= ENTRIES PROVIDED =

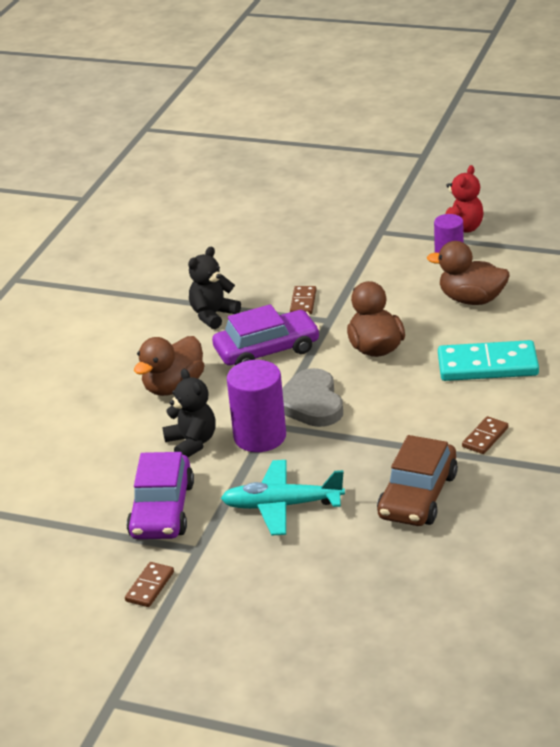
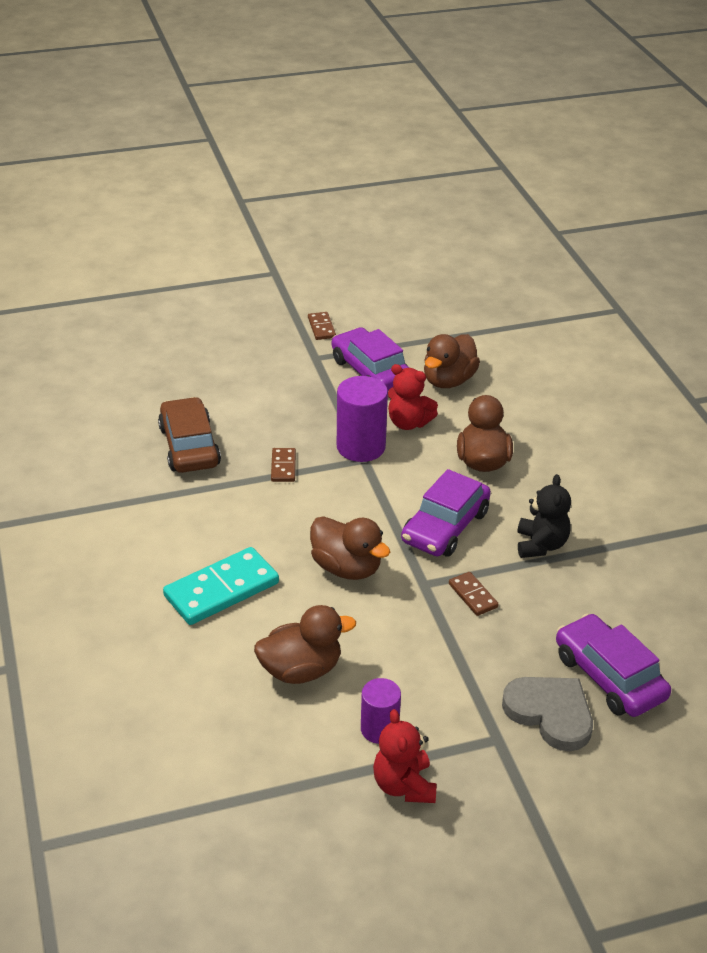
camera: 140 degrees right, 5 degrees up
black teddy bear [162,369,216,457] -> red teddy bear [388,364,438,430]
turquoise plane [221,460,345,536] -> none
grey heart [282,368,343,427] -> grey heart moved to [502,677,593,751]
brown domino [462,416,508,454] -> brown domino moved to [271,448,296,482]
none -> brown duck [424,334,480,388]
none -> purple car [556,614,671,717]

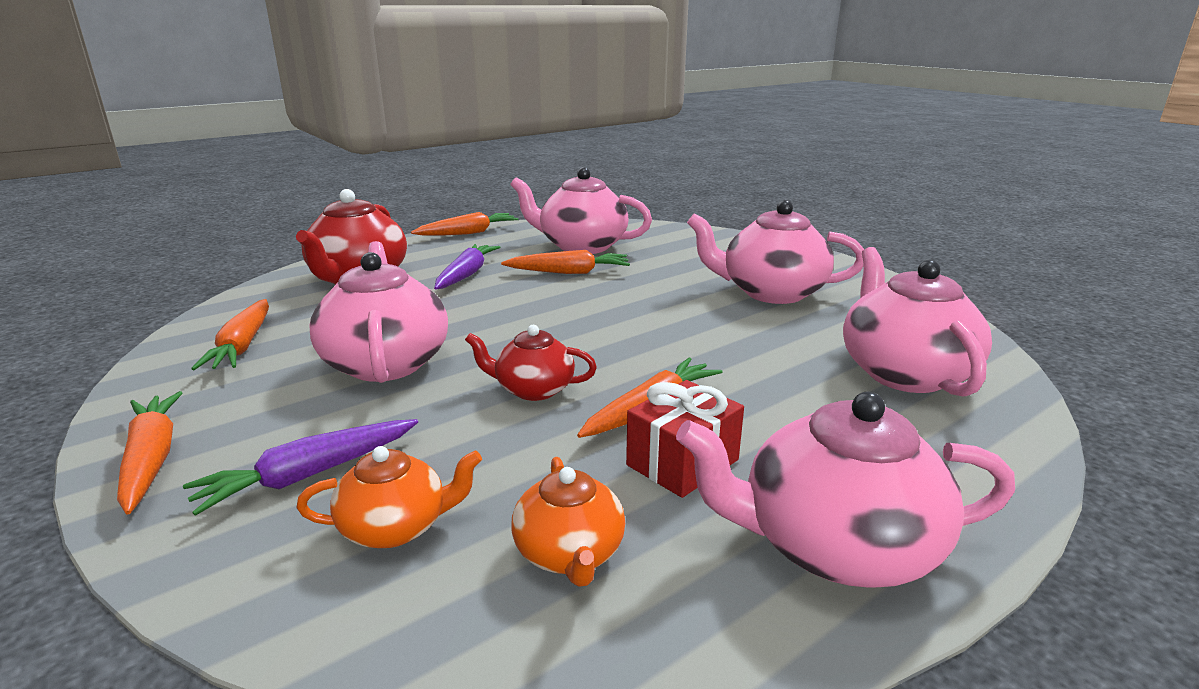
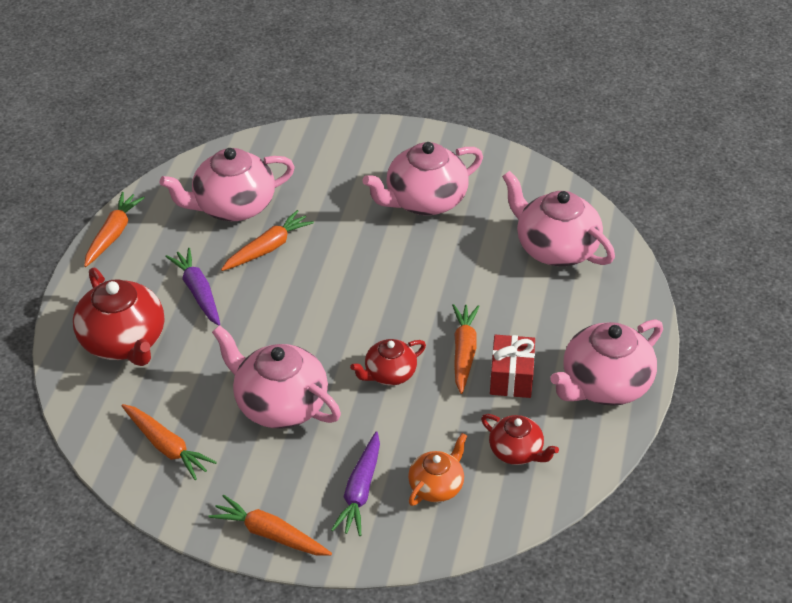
camera: 40 degrees left, 20 degrees up
orange teapot [511,457,625,587] -> red teapot [481,414,559,465]

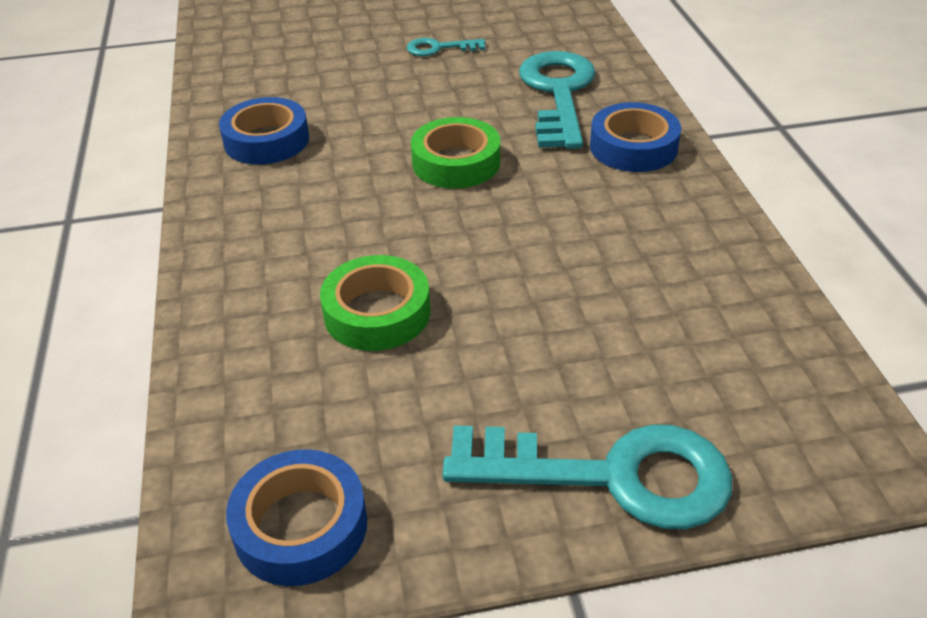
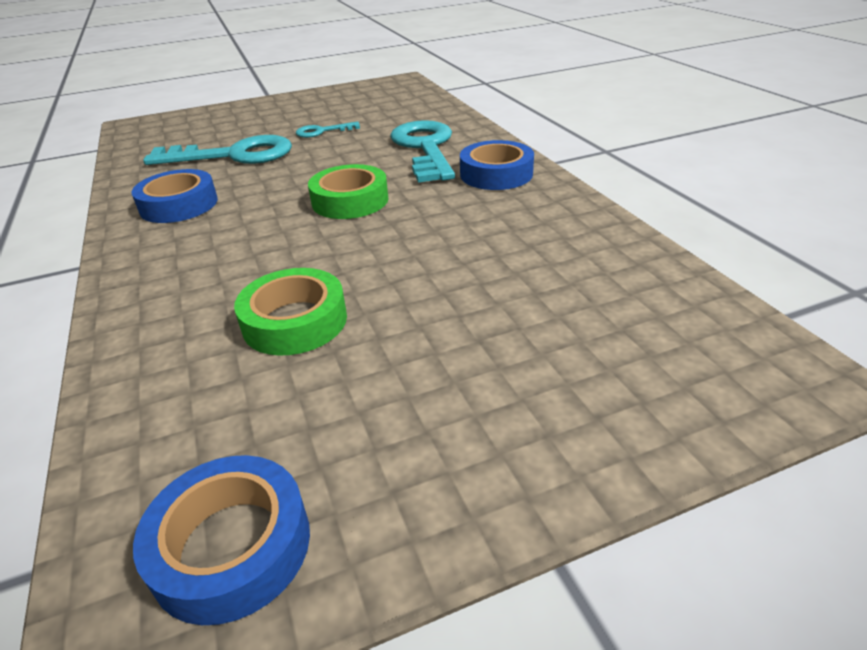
camera: 10 degrees left, 5 degrees down
turquoise key [442,425,733,530] -> turquoise key moved to [143,135,292,165]

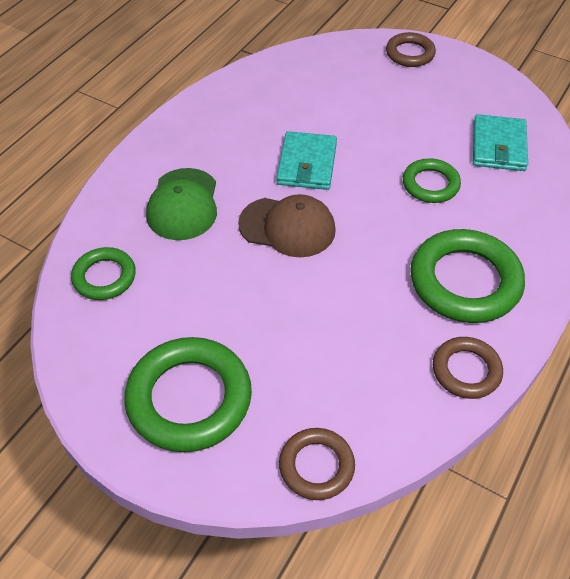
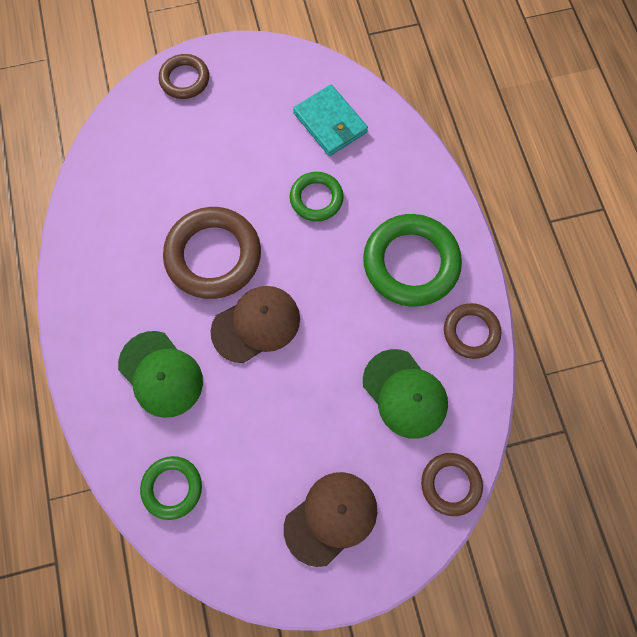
camera: 45 degrees left, 20 degrees up
green ring [124,337,252,452] -> brown cap [284,472,377,567]
turquoise wallet [276,131,337,190] -> brown ring [163,207,261,299]
none -> green cap [363,349,448,439]

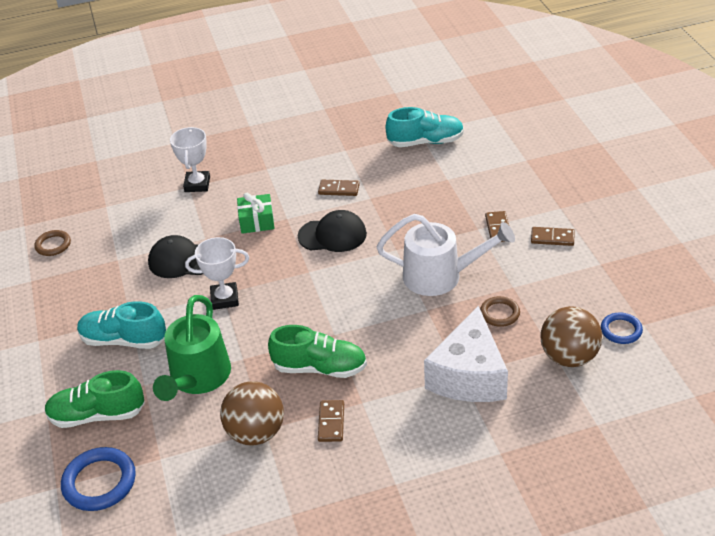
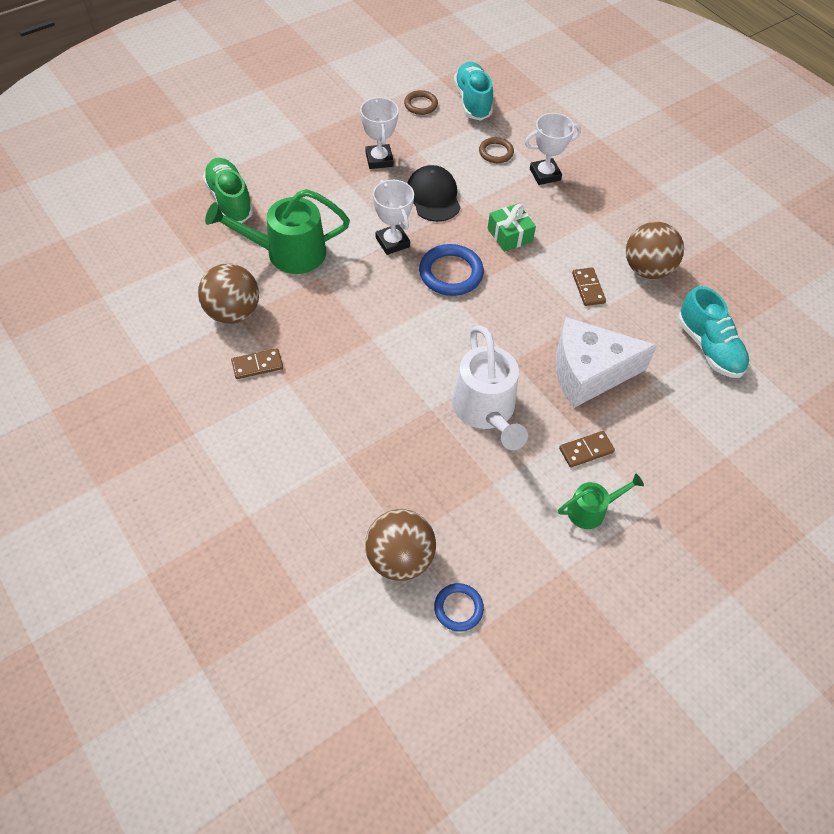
camera: 65 degrees right, 15 degrees up
blue ring [61,447,136,511] -> blue ring moved to [419,244,484,296]
turquoise shoe [77,301,166,349] -> turquoise shoe moved to [454,62,493,121]
green shoe [268,325,367,378] -> none
black cap [298,210,367,252] -> none
white cheese [424,306,508,402] -> white cheese moved to [556,317,657,408]
brown ring [480,296,520,327] -> brown ring moved to [479,137,514,163]
brown domino [531,227,575,246] -> green watering can [558,473,644,529]
none -> white trophy [360,97,399,169]
none -> brown ball [626,222,684,279]

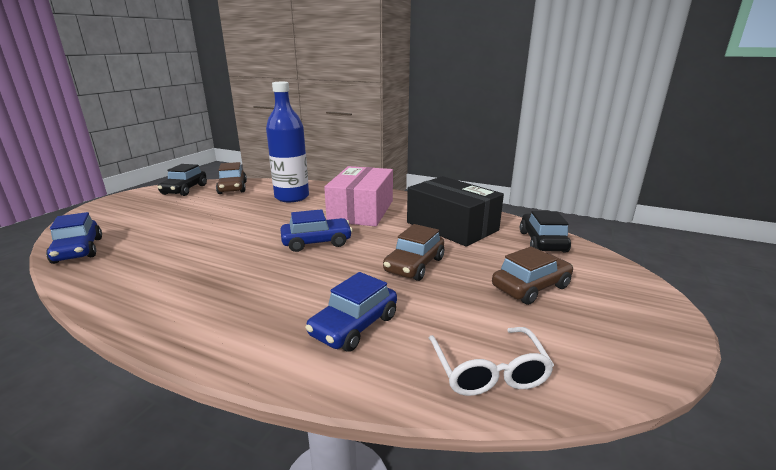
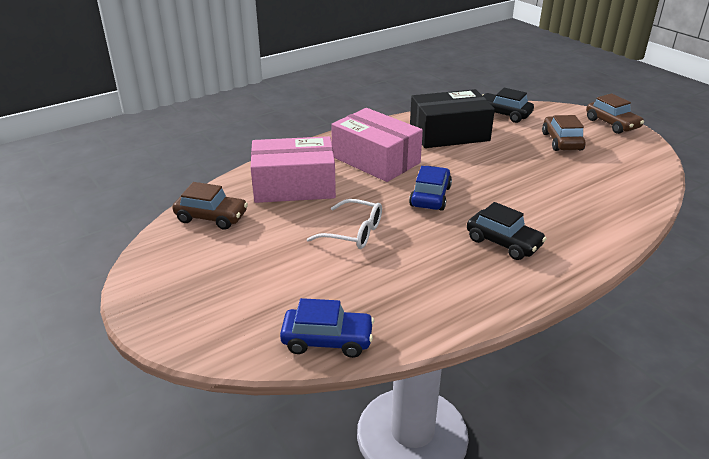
camera: 60 degrees left, 10 degrees up
black car [158,164,207,196] -> black car moved to [467,202,546,260]
blue bottle [266,82,309,202] -> pink box [251,136,336,203]
blue car [305,272,397,352] -> none
brown car [383,224,444,281] -> brown car moved to [586,93,644,134]
white glasses [429,327,554,396] -> white glasses moved to [307,199,382,249]

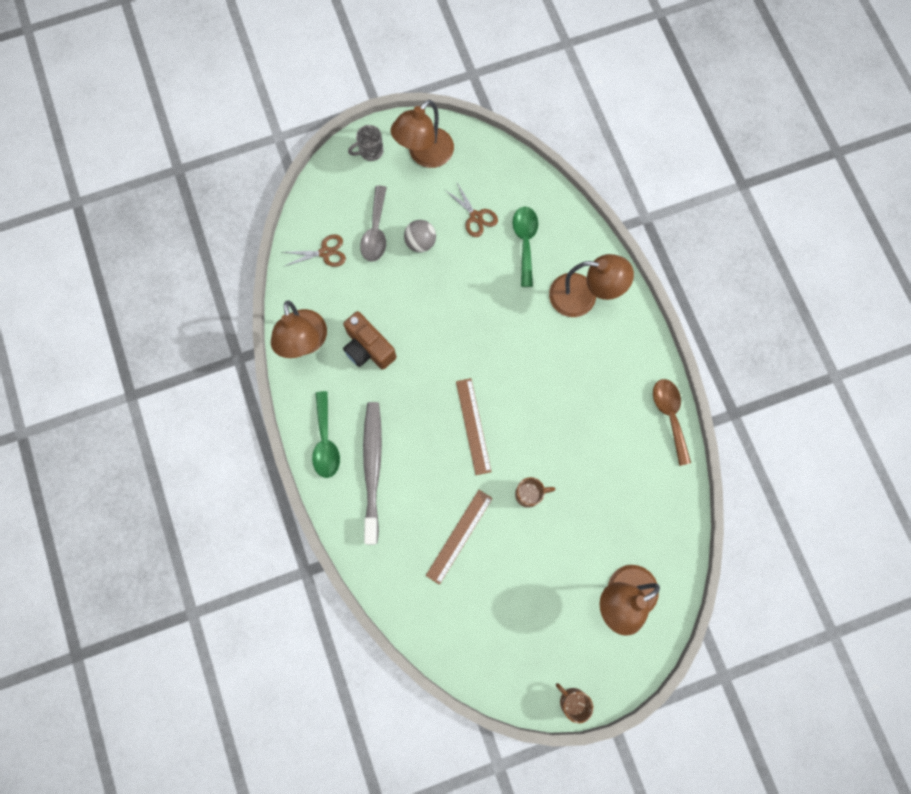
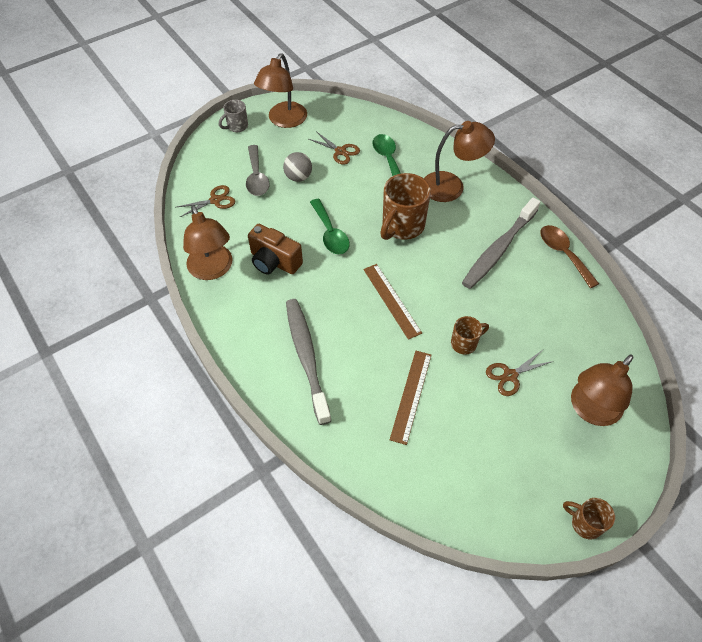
camera: 15 degrees left, 20 degrees down
green spoon [312,391,340,478] -> green spoon moved to [310,199,350,254]
none -> brown mug [380,173,431,240]
none -> grey toothbrush [462,198,540,289]
none -> brown scissors [486,351,553,396]

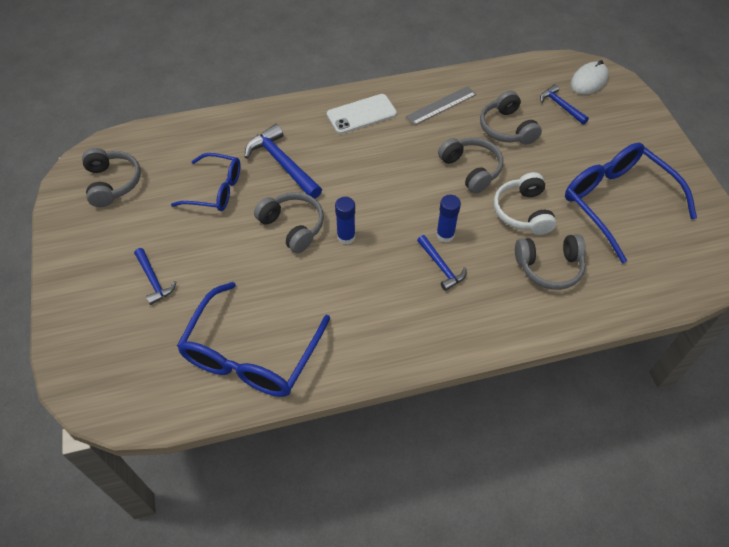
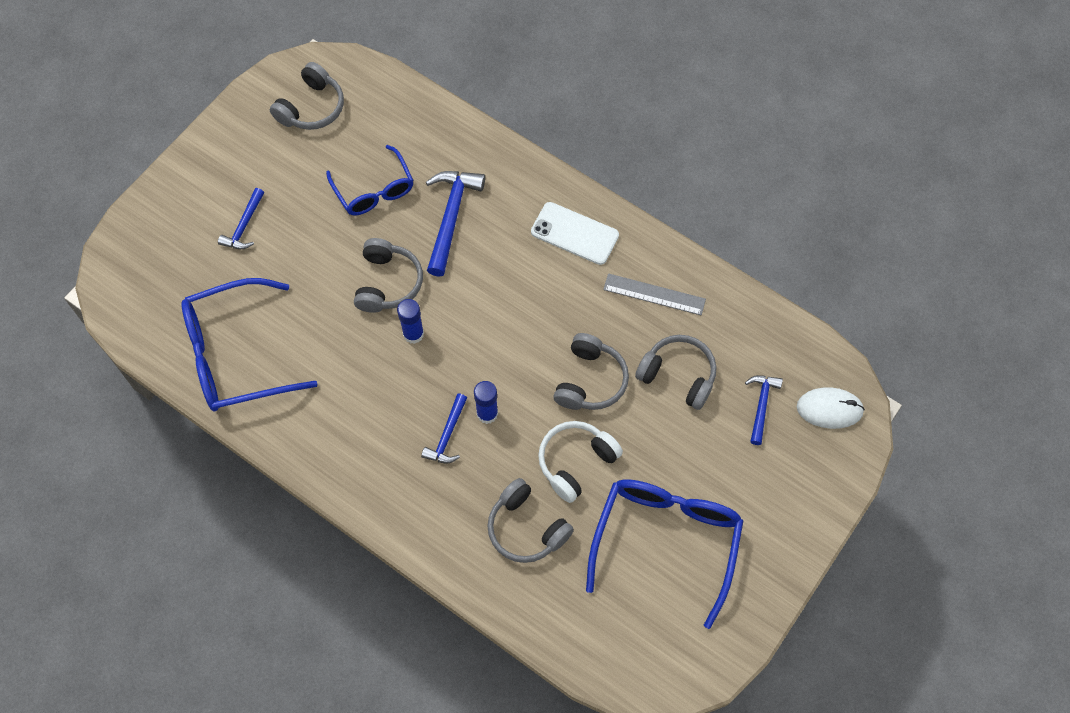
camera: 50 degrees right, 10 degrees up
grey headphones [480,90,542,145] -> grey headphones turned 90 degrees clockwise [635,335,716,410]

= WORK ORDER =
Exact repetition required: repeat the first line of the listing above, the line containing "brown domino [462,416,508,454]", and every line between, leaving out pictures.

= WRITTEN ANSWER =
camera: 140 degrees right, 5 degrees up
black teddy bear [162,369,216,457] -> red teddy bear [388,364,438,430]
turquoise plane [221,460,345,536] -> none
grey heart [282,368,343,427] -> grey heart moved to [502,677,593,751]
brown domino [462,416,508,454] -> brown domino moved to [271,448,296,482]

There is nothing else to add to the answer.